**WHAT THIS TASK INVOLVES**
Search the data for the string "buffer" and copy each line in which it appears.

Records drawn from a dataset
- - - - -

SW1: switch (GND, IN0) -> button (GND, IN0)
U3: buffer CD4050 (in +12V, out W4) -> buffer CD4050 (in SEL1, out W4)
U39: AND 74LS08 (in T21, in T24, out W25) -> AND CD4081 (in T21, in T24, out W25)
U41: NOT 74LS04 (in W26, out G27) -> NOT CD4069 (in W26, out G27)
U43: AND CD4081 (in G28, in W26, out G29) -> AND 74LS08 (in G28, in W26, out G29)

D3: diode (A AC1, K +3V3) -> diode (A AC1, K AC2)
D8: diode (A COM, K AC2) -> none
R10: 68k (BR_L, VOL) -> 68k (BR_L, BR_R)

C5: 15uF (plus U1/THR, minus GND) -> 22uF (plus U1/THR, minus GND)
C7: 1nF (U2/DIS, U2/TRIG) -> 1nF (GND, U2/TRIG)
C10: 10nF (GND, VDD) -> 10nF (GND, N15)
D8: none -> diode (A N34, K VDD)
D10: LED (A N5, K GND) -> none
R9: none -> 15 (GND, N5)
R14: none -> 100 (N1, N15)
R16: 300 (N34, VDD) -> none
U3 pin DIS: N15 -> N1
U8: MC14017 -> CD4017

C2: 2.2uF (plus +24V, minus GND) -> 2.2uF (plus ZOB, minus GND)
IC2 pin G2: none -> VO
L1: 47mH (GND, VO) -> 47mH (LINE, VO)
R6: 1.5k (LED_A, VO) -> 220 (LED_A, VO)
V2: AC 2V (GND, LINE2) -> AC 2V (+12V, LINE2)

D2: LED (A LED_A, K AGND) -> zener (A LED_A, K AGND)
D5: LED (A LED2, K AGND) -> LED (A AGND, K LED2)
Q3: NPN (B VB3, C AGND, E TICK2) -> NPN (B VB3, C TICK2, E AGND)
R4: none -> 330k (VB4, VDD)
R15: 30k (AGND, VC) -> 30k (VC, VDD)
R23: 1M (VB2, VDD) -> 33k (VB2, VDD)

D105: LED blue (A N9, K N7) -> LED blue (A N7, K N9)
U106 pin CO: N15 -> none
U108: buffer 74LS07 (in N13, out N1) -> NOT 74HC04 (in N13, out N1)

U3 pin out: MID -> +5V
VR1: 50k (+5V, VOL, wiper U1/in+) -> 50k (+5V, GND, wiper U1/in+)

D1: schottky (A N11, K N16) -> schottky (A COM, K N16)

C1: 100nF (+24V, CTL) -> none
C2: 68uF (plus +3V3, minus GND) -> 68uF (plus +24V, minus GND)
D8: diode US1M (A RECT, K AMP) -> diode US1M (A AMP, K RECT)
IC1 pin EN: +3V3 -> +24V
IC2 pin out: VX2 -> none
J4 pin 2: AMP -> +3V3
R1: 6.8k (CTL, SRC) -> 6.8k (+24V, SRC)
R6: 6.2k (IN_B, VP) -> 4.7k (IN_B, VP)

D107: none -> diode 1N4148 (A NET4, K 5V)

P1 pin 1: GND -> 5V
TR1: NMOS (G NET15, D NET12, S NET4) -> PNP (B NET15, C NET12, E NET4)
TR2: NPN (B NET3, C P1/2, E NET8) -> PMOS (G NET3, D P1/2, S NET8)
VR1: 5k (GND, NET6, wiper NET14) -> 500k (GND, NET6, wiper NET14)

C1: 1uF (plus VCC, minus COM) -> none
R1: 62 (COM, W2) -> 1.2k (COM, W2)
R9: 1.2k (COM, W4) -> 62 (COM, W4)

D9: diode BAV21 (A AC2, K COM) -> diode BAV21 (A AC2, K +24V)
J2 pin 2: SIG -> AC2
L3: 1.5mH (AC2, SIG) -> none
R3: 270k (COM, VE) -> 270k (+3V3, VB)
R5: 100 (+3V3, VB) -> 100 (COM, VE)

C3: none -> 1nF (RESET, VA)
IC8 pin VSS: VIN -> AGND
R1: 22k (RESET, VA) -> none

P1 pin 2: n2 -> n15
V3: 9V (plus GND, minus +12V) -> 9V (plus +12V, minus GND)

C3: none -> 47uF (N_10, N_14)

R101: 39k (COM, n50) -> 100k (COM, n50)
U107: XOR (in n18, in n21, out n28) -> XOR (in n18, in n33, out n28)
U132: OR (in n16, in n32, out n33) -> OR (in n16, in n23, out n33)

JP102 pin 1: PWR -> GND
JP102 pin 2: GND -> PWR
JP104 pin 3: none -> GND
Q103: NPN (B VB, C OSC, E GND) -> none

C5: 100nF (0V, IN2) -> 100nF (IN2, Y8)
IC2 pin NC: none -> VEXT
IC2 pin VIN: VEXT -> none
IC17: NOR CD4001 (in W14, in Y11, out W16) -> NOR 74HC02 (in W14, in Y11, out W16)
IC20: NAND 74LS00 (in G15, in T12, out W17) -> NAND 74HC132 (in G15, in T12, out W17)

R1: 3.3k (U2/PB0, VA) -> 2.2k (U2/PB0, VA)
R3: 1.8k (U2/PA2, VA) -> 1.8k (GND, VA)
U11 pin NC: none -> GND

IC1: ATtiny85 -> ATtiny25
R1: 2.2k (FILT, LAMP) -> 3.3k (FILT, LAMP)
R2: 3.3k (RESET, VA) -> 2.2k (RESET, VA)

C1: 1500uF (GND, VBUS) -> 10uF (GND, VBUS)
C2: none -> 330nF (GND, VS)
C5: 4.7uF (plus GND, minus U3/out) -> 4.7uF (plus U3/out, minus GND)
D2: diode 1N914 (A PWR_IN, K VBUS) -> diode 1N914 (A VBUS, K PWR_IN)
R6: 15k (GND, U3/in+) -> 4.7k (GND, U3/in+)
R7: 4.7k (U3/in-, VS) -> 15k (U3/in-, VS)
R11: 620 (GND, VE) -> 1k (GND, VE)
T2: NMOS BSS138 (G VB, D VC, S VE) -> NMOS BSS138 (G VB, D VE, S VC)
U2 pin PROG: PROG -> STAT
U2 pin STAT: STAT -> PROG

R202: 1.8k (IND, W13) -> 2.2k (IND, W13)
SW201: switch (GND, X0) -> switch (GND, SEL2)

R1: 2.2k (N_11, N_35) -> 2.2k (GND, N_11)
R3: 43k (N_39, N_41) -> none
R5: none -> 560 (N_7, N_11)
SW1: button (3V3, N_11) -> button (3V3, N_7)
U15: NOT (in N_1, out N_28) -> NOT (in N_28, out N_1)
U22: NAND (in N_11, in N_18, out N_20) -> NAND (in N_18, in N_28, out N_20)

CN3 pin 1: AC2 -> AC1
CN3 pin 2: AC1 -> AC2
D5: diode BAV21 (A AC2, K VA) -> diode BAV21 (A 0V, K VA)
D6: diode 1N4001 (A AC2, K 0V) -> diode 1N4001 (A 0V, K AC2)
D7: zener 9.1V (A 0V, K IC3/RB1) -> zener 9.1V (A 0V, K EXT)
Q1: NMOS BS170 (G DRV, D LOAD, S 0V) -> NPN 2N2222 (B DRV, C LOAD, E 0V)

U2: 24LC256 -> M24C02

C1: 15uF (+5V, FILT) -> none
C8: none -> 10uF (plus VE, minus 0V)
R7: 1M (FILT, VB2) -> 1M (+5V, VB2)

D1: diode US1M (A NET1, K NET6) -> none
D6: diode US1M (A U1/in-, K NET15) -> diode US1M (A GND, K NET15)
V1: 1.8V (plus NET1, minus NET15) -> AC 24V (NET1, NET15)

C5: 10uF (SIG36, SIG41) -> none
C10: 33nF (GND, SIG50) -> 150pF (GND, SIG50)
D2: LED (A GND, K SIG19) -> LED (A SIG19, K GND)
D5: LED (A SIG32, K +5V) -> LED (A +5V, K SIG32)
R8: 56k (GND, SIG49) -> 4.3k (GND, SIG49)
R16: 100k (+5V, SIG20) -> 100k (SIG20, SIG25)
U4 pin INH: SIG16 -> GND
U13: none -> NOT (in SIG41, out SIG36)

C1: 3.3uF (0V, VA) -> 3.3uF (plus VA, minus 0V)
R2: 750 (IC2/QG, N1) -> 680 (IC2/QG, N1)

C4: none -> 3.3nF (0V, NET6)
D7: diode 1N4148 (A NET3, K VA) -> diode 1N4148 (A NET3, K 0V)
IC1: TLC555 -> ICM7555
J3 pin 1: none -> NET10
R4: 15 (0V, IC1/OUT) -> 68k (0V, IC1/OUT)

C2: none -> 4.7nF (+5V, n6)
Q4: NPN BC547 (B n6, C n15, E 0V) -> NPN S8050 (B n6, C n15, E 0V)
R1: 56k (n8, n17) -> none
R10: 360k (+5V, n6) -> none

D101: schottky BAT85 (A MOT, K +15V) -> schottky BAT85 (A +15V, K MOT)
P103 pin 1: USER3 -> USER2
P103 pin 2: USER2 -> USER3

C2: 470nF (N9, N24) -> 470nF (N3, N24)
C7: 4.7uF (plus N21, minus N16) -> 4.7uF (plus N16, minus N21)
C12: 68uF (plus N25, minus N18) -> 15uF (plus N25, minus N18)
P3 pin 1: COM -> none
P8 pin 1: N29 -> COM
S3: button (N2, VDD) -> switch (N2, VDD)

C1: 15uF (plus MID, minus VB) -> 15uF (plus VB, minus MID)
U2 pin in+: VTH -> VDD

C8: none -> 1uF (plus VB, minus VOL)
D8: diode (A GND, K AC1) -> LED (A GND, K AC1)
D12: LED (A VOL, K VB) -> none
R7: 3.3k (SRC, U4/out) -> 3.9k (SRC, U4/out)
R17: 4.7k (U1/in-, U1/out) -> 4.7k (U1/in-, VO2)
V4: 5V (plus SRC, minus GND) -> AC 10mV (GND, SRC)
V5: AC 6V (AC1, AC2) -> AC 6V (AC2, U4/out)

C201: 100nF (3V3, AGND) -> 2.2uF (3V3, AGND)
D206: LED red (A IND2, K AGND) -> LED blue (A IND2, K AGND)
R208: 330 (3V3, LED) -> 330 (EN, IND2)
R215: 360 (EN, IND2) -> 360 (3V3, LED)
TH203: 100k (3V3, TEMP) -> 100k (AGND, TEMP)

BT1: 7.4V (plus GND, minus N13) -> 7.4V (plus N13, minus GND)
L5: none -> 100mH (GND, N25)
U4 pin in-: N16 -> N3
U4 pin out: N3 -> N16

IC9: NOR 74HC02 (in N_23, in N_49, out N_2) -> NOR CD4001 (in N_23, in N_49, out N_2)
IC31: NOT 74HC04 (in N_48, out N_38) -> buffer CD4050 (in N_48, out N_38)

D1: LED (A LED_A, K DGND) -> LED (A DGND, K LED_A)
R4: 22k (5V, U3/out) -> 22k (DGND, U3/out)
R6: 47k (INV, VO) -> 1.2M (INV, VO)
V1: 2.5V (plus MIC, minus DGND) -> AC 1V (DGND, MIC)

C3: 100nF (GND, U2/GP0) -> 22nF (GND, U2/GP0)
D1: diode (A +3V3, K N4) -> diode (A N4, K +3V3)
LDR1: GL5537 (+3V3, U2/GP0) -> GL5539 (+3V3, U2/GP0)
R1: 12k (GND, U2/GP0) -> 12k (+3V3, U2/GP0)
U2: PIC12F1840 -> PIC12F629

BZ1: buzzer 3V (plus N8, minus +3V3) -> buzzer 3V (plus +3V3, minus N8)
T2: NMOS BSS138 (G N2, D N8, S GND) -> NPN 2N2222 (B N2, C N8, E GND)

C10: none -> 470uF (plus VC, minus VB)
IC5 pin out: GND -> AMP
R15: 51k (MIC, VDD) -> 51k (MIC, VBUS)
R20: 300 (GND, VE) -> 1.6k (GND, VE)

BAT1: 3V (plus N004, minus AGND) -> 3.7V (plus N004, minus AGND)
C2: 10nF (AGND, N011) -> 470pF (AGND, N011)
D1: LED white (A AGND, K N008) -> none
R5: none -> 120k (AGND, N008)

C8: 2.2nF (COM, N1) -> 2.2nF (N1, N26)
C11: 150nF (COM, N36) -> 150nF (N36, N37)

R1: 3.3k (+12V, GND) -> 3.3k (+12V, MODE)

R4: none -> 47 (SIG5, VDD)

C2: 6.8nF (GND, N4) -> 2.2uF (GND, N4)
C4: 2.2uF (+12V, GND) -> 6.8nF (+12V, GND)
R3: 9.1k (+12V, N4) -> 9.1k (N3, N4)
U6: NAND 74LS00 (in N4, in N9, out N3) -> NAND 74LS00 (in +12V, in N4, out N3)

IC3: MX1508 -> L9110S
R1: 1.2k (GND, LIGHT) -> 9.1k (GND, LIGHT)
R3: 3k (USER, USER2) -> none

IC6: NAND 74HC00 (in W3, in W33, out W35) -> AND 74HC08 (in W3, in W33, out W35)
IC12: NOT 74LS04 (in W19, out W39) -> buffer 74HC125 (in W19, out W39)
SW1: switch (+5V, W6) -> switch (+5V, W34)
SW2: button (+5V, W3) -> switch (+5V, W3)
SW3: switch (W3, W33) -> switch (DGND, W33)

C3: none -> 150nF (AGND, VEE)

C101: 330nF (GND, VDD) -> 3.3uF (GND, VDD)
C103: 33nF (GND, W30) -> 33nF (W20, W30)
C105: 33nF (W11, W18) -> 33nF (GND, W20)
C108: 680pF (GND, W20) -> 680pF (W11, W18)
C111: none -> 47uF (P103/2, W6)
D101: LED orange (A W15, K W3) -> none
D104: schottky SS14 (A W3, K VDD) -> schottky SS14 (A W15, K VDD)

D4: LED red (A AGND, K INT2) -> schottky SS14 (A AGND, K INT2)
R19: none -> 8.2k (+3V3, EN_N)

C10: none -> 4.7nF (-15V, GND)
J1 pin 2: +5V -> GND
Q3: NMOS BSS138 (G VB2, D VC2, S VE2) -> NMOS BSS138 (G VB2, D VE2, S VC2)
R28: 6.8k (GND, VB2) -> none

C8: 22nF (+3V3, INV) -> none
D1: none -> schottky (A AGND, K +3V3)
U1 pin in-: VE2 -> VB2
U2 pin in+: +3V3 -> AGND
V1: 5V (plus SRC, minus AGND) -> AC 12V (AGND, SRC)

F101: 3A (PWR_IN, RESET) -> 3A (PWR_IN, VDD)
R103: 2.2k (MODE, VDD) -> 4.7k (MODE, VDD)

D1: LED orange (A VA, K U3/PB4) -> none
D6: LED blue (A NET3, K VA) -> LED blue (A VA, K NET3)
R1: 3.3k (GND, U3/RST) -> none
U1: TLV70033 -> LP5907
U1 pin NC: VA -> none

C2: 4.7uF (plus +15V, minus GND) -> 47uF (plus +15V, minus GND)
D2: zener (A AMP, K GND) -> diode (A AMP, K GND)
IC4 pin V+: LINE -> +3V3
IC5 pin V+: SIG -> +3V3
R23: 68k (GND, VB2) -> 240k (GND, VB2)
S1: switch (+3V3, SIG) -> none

- - - - -

**ANSWER SECTION**
U3: buffer CD4050 (in +12V, out W4) -> buffer CD4050 (in SEL1, out W4)
U108: buffer 74LS07 (in N13, out N1) -> NOT 74HC04 (in N13, out N1)
IC31: NOT 74HC04 (in N_48, out N_38) -> buffer CD4050 (in N_48, out N_38)
IC12: NOT 74LS04 (in W19, out W39) -> buffer 74HC125 (in W19, out W39)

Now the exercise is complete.